Return the following entries exactly, word for word.

(Object matching data)
┄┄┄┄┄┄┄┄┄┄┄┄┄┄┄┄┄┄┄┄

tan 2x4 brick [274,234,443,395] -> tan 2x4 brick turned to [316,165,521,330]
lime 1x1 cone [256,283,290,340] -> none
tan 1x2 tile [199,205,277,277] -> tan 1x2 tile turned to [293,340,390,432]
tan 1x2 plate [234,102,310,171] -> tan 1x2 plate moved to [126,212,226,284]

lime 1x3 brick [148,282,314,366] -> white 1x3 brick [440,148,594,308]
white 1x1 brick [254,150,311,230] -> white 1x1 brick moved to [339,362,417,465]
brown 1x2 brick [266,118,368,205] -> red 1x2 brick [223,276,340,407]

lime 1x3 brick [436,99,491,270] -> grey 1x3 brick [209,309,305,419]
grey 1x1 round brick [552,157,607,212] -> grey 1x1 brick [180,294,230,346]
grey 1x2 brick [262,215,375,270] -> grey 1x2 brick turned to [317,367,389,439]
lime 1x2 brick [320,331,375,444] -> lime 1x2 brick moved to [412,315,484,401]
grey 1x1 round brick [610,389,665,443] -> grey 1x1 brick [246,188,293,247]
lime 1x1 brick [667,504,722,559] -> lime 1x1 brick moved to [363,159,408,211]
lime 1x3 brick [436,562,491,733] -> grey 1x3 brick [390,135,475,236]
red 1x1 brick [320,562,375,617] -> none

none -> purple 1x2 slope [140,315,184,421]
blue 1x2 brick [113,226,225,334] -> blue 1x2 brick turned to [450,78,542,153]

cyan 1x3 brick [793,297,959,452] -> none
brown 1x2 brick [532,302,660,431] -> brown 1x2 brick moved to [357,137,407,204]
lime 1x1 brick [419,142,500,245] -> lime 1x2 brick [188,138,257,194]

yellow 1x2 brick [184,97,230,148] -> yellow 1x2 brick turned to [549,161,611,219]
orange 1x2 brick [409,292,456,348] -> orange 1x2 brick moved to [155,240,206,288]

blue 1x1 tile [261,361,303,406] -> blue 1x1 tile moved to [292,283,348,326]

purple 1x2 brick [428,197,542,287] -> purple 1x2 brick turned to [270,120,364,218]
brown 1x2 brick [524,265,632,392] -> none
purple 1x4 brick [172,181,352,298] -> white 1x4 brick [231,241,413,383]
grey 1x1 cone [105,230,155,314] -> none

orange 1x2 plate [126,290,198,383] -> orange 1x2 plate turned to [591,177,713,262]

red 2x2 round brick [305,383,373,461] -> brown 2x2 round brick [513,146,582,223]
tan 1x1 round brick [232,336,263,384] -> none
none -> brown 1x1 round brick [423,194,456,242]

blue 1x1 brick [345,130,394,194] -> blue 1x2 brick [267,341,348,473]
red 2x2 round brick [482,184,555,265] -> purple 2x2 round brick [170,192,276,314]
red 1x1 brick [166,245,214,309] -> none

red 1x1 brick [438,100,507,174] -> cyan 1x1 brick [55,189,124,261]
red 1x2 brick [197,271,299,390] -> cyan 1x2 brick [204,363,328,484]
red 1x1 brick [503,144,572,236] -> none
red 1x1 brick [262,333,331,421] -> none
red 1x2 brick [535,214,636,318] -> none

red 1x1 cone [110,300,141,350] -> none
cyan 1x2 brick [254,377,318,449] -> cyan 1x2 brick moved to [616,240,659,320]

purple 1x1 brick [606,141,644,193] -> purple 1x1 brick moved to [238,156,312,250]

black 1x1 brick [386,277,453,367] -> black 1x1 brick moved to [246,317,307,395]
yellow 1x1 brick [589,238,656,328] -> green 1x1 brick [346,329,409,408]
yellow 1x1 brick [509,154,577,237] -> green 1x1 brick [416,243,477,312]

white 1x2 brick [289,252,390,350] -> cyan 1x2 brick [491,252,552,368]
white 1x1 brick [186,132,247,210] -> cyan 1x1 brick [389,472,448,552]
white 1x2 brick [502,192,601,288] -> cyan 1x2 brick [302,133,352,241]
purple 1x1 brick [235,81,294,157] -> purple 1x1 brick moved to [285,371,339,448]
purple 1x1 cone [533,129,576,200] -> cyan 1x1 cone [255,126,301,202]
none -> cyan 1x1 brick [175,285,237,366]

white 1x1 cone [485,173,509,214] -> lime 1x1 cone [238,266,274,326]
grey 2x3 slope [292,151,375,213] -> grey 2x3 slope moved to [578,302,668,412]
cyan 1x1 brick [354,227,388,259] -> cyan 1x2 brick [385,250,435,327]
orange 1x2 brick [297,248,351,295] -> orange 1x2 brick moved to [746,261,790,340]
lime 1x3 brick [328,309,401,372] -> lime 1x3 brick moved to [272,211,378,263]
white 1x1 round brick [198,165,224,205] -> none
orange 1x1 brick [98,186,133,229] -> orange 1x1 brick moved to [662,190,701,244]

┄┄┄┄┄┄┄┄┄┄┄┄┄┄┄┄┄┄┄┄

#### RESULT OF THE TASK
tan 2x4 brick [274,234,443,395] -> tan 2x4 brick turned to [316,165,521,330]
lime 1x1 cone [256,283,290,340] -> none
tan 1x2 tile [199,205,277,277] -> tan 1x2 tile turned to [293,340,390,432]
tan 1x2 plate [234,102,310,171] -> tan 1x2 plate moved to [126,212,226,284]

lime 1x3 brick [148,282,314,366] -> white 1x3 brick [440,148,594,308]
white 1x1 brick [254,150,311,230] -> white 1x1 brick moved to [339,362,417,465]
brown 1x2 brick [266,118,368,205] -> red 1x2 brick [223,276,340,407]

lime 1x3 brick [436,99,491,270] -> grey 1x3 brick [209,309,305,419]
grey 1x1 round brick [552,157,607,212] -> grey 1x1 brick [180,294,230,346]
grey 1x2 brick [262,215,375,270] -> grey 1x2 brick turned to [317,367,389,439]
lime 1x2 brick [320,331,375,444] -> lime 1x2 brick moved to [412,315,484,401]
grey 1x1 round brick [610,389,665,443] -> grey 1x1 brick [246,188,293,247]
lime 1x1 brick [667,504,722,559] -> lime 1x1 brick moved to [363,159,408,211]
lime 1x3 brick [436,562,491,733] -> grey 1x3 brick [390,135,475,236]
red 1x1 brick [320,562,375,617] -> none

none -> purple 1x2 slope [140,315,184,421]
blue 1x2 brick [113,226,225,334] -> blue 1x2 brick turned to [450,78,542,153]

cyan 1x3 brick [793,297,959,452] -> none
brown 1x2 brick [532,302,660,431] -> brown 1x2 brick moved to [357,137,407,204]
lime 1x1 brick [419,142,500,245] -> lime 1x2 brick [188,138,257,194]

yellow 1x2 brick [184,97,230,148] -> yellow 1x2 brick turned to [549,161,611,219]
orange 1x2 brick [409,292,456,348] -> orange 1x2 brick moved to [155,240,206,288]

blue 1x1 tile [261,361,303,406] -> blue 1x1 tile moved to [292,283,348,326]

purple 1x2 brick [428,197,542,287] -> purple 1x2 brick turned to [270,120,364,218]
brown 1x2 brick [524,265,632,392] -> none
purple 1x4 brick [172,181,352,298] -> white 1x4 brick [231,241,413,383]
grey 1x1 cone [105,230,155,314] -> none

orange 1x2 plate [126,290,198,383] -> orange 1x2 plate turned to [591,177,713,262]

red 2x2 round brick [305,383,373,461] -> brown 2x2 round brick [513,146,582,223]
tan 1x1 round brick [232,336,263,384] -> none
none -> brown 1x1 round brick [423,194,456,242]

blue 1x1 brick [345,130,394,194] -> blue 1x2 brick [267,341,348,473]
red 2x2 round brick [482,184,555,265] -> purple 2x2 round brick [170,192,276,314]
red 1x1 brick [166,245,214,309] -> none

red 1x1 brick [438,100,507,174] -> cyan 1x1 brick [55,189,124,261]
red 1x2 brick [197,271,299,390] -> cyan 1x2 brick [204,363,328,484]
red 1x1 brick [503,144,572,236] -> none
red 1x1 brick [262,333,331,421] -> none
red 1x2 brick [535,214,636,318] -> none

red 1x1 cone [110,300,141,350] -> none
cyan 1x2 brick [254,377,318,449] -> cyan 1x2 brick moved to [616,240,659,320]

purple 1x1 brick [606,141,644,193] -> purple 1x1 brick moved to [238,156,312,250]

black 1x1 brick [386,277,453,367] -> black 1x1 brick moved to [246,317,307,395]
yellow 1x1 brick [589,238,656,328] -> green 1x1 brick [346,329,409,408]
yellow 1x1 brick [509,154,577,237] -> green 1x1 brick [416,243,477,312]

white 1x2 brick [289,252,390,350] -> cyan 1x2 brick [491,252,552,368]
white 1x1 brick [186,132,247,210] -> cyan 1x1 brick [389,472,448,552]
white 1x2 brick [502,192,601,288] -> cyan 1x2 brick [302,133,352,241]
purple 1x1 brick [235,81,294,157] -> purple 1x1 brick moved to [285,371,339,448]
purple 1x1 cone [533,129,576,200] -> cyan 1x1 cone [255,126,301,202]
none -> cyan 1x1 brick [175,285,237,366]

white 1x1 cone [485,173,509,214] -> lime 1x1 cone [238,266,274,326]
grey 2x3 slope [292,151,375,213] -> grey 2x3 slope moved to [578,302,668,412]
cyan 1x1 brick [354,227,388,259] -> cyan 1x2 brick [385,250,435,327]
orange 1x2 brick [297,248,351,295] -> orange 1x2 brick moved to [746,261,790,340]
lime 1x3 brick [328,309,401,372] -> lime 1x3 brick moved to [272,211,378,263]
white 1x1 round brick [198,165,224,205] -> none
orange 1x1 brick [98,186,133,229] -> orange 1x1 brick moved to [662,190,701,244]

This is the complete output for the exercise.